[Collected data]
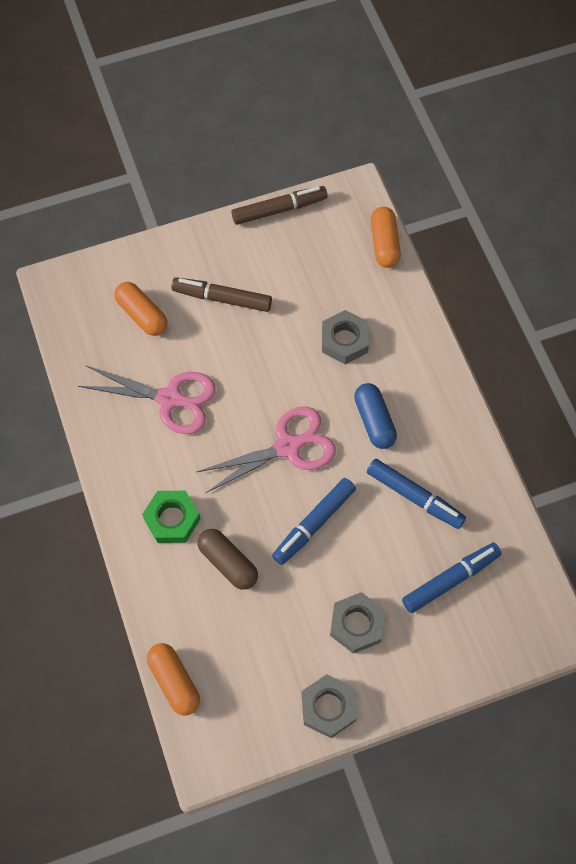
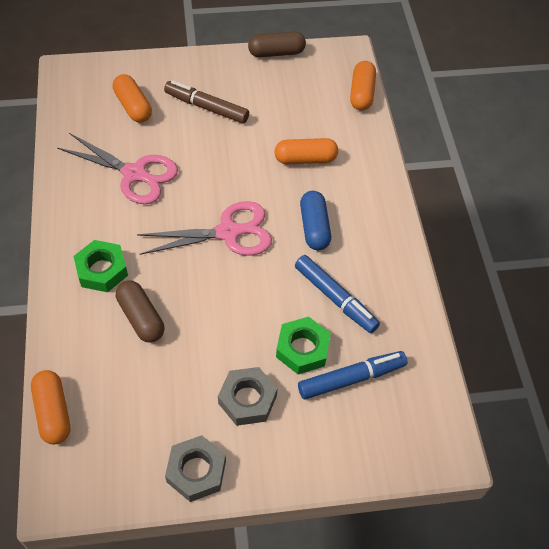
camera: 10 degrees right, 10 degrees down
(278, 209) = (276, 53): brown marker -> brown capsule
(314, 523) = (233, 301): blue marker -> none
(344, 340) = (305, 159): grey nut -> orange capsule
(396, 559) = (302, 349): none -> green nut

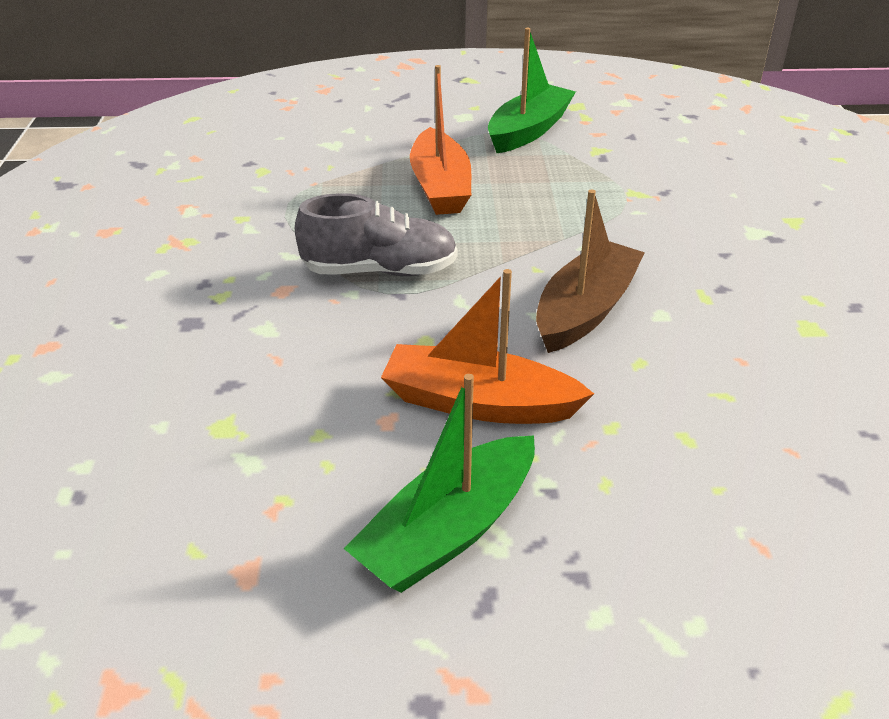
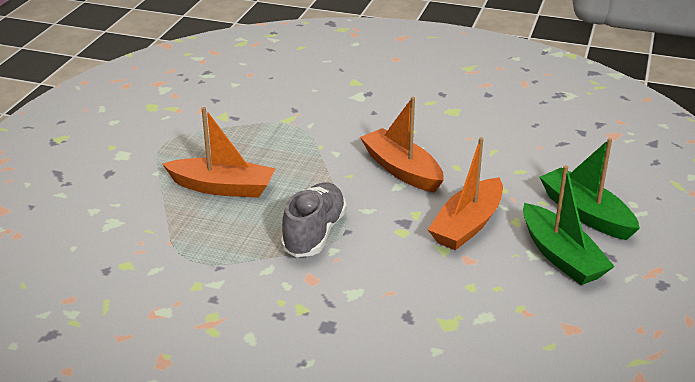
camera: 70 degrees left, 5 degrees down
(528, 130) = (172, 134): green boat -> green boat (586, 214)
(585, 310) = (401, 170): brown boat -> orange boat

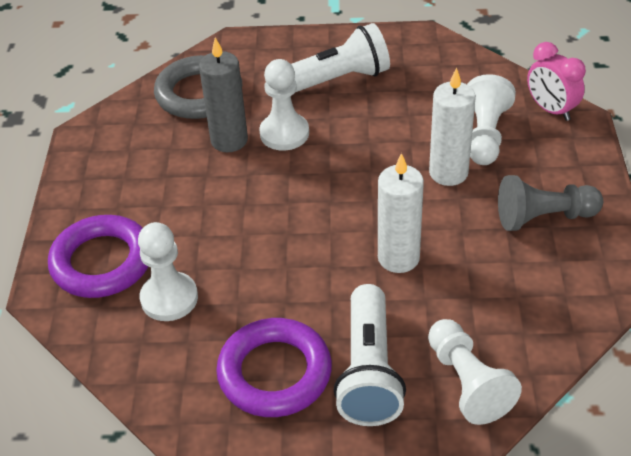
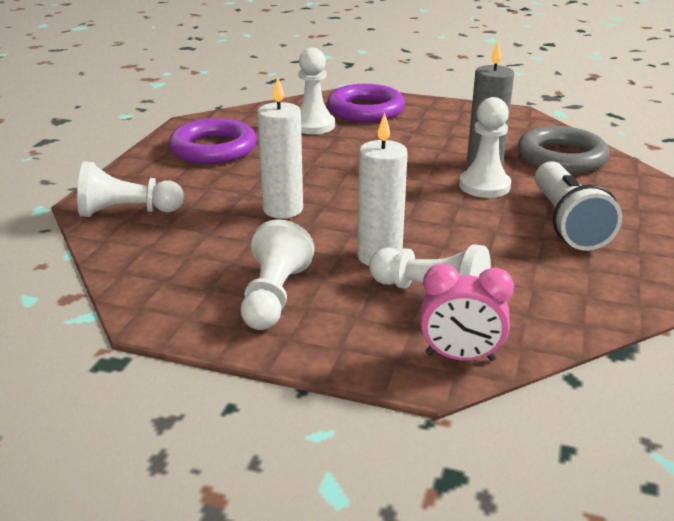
camera: 105 degrees right, 15 degrees down
(369, 371) = (180, 178): white flashlight -> none
(543, 217) = (274, 296): grey pawn -> white pawn
(551, 110) = (460, 357): pink clock -> pink clock turned 150 degrees counterclockwise

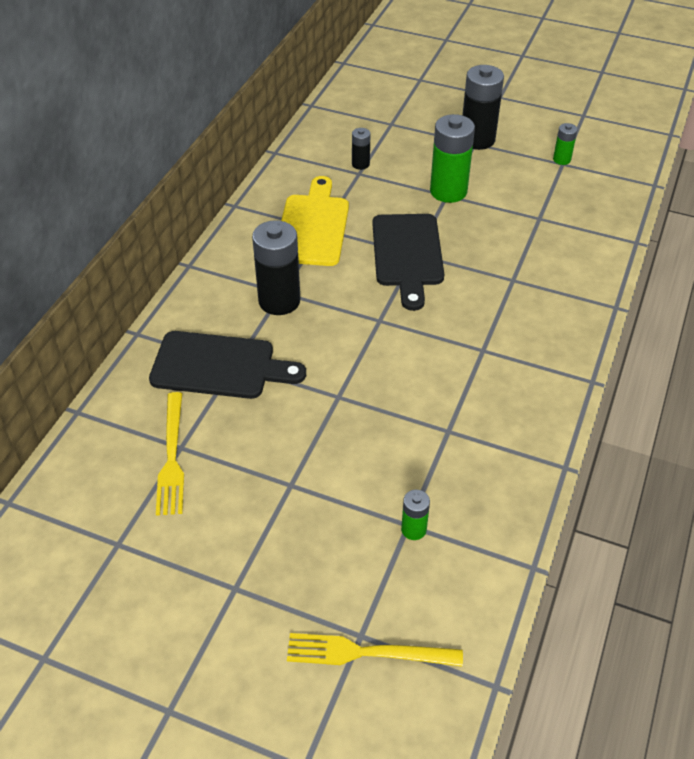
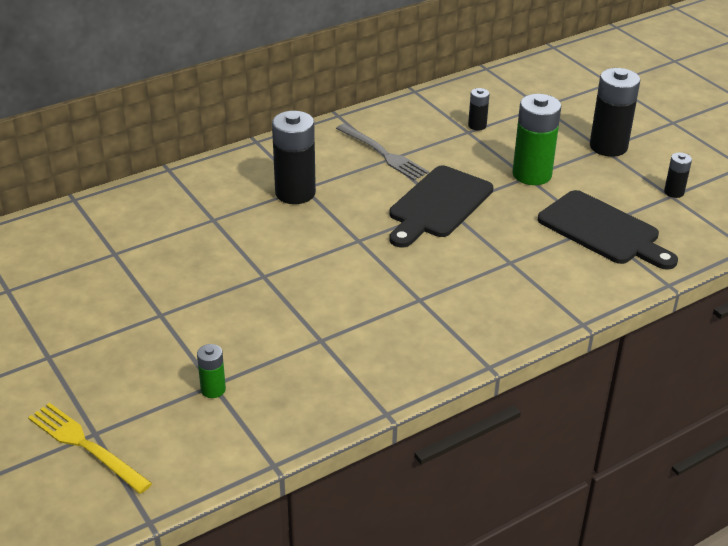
camera: 35 degrees right, 10 degrees down
(172, 457) = (101, 256): yellow fork -> none
(219, 366) = (200, 216): black cutting board -> black cutting board (603, 231)
(313, 226) = (383, 154): yellow cutting board -> grey fork
(561, 159) = (674, 192): green battery -> black battery

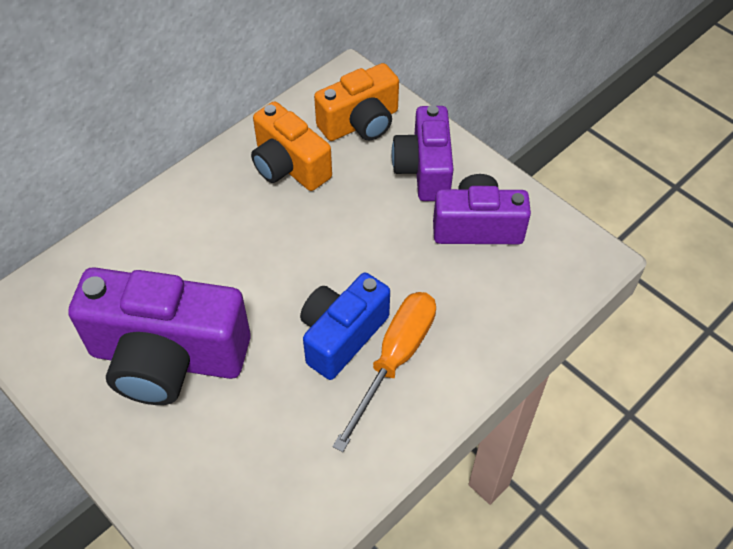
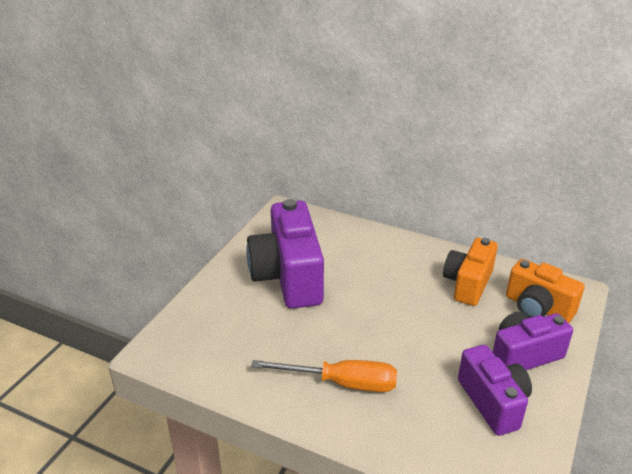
camera: 70 degrees right, 20 degrees down
(342, 336) = (346, 349): blue camera -> none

● **What to do**: Your task is to find every line above containing the word "fork" and copy it.

● **Exercise response**:
(172, 457) = (101, 256): yellow fork -> none
(313, 226) = (383, 154): yellow cutting board -> grey fork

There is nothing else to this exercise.